Input rows:
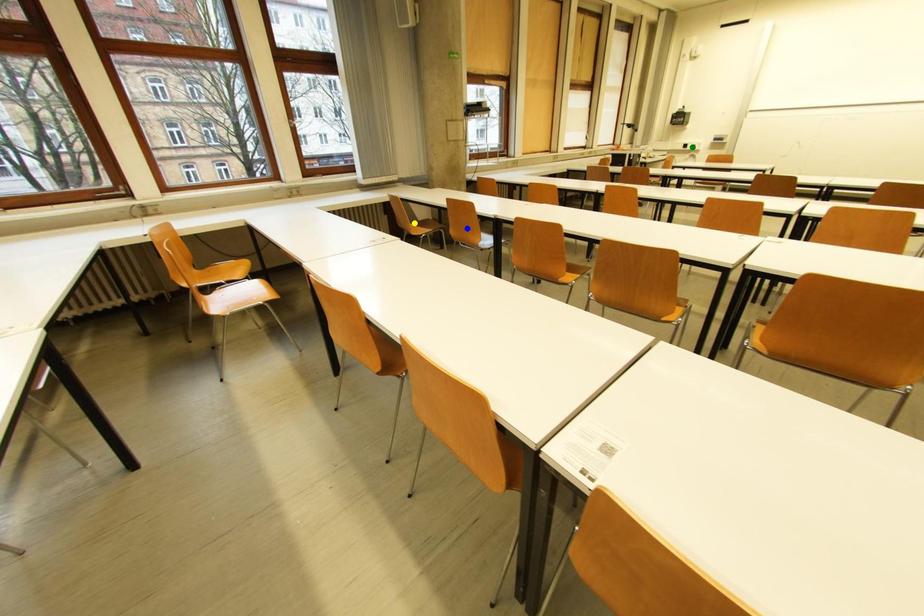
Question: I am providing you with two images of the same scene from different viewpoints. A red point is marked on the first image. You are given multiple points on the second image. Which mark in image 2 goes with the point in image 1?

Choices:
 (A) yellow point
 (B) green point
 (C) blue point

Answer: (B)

...

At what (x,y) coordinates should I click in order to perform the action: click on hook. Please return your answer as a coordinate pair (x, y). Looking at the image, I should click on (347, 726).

Requirements:
Copy out the data from the line containing "Question: I am" through the line containing "Answer: (B)", including both of those lines, and make no changes.

Result:
Question: I am providing you with two images of the same scene from different viewpoints. A red point is marked on the first image. You are given multiple points on the second image. Which mark in image 2 goes with the point in image 1?

Choices:
 (A) yellow point
 (B) green point
 (C) blue point

Answer: (B)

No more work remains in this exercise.